■ PROBLEM DESCRIPTION ■
Write out exactly the lines from the start of the entries through the one that contains "R5: 2.2k (GND, VS) -> 2.2k (GND, VMID)", including both.
Segment Open
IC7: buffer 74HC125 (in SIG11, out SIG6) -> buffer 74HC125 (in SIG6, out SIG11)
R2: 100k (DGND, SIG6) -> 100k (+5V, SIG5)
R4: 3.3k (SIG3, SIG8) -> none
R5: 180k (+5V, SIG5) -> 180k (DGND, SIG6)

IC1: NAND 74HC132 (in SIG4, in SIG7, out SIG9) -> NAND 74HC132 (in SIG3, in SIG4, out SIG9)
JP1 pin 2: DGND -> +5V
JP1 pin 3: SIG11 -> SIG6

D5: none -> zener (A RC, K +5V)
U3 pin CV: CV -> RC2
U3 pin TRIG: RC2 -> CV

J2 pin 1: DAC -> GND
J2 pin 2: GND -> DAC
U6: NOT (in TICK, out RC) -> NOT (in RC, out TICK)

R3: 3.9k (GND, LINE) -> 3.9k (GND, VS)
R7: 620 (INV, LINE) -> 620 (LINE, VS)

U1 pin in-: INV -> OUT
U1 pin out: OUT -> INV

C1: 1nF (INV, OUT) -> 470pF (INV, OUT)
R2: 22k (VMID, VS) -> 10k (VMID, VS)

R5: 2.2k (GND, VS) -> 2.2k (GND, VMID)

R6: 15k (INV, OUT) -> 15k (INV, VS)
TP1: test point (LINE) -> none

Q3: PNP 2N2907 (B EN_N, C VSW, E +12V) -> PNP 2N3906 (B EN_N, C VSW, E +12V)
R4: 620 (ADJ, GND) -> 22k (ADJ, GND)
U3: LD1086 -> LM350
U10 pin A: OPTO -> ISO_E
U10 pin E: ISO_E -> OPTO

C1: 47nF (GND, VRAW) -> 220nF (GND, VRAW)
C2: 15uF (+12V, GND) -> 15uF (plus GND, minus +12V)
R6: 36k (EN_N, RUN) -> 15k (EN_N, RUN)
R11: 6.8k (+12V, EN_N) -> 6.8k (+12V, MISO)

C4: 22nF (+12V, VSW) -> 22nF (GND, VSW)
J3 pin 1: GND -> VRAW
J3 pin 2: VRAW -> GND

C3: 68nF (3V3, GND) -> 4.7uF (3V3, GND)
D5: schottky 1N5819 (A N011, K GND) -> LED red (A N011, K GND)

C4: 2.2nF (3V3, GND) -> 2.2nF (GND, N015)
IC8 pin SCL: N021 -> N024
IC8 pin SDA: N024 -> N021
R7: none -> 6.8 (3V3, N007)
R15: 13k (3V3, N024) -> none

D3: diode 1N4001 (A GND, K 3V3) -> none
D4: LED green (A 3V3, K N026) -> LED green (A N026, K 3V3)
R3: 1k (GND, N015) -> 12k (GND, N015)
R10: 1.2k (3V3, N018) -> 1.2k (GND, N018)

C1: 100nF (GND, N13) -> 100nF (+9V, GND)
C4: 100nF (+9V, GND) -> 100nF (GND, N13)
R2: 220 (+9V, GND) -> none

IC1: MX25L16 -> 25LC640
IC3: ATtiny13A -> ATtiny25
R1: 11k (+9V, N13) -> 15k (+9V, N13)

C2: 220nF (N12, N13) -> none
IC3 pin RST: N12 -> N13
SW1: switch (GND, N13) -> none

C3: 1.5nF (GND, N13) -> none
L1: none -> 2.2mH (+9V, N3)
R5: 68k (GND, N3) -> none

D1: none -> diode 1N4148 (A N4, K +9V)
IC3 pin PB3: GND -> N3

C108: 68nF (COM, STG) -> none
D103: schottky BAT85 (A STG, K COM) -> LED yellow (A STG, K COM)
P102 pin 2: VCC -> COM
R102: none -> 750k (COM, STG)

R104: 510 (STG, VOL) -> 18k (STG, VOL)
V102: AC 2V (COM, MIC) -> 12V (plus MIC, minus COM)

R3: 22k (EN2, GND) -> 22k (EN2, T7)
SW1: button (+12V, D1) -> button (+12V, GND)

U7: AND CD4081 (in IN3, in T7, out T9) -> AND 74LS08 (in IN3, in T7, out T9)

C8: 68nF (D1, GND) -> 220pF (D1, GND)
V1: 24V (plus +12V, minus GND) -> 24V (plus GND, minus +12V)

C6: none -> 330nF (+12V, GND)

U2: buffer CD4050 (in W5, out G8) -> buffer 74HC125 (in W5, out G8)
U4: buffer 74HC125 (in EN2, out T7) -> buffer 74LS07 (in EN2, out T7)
Segment Closed
■ WORKED SOLUTION ■
IC7: buffer 74HC125 (in SIG11, out SIG6) -> buffer 74HC125 (in SIG6, out SIG11)
R2: 100k (DGND, SIG6) -> 100k (+5V, SIG5)
R4: 3.3k (SIG3, SIG8) -> none
R5: 180k (+5V, SIG5) -> 180k (DGND, SIG6)

IC1: NAND 74HC132 (in SIG4, in SIG7, out SIG9) -> NAND 74HC132 (in SIG3, in SIG4, out SIG9)
JP1 pin 2: DGND -> +5V
JP1 pin 3: SIG11 -> SIG6

D5: none -> zener (A RC, K +5V)
U3 pin CV: CV -> RC2
U3 pin TRIG: RC2 -> CV

J2 pin 1: DAC -> GND
J2 pin 2: GND -> DAC
U6: NOT (in TICK, out RC) -> NOT (in RC, out TICK)

R3: 3.9k (GND, LINE) -> 3.9k (GND, VS)
R7: 620 (INV, LINE) -> 620 (LINE, VS)

U1 pin in-: INV -> OUT
U1 pin out: OUT -> INV

C1: 1nF (INV, OUT) -> 470pF (INV, OUT)
R2: 22k (VMID, VS) -> 10k (VMID, VS)

R5: 2.2k (GND, VS) -> 2.2k (GND, VMID)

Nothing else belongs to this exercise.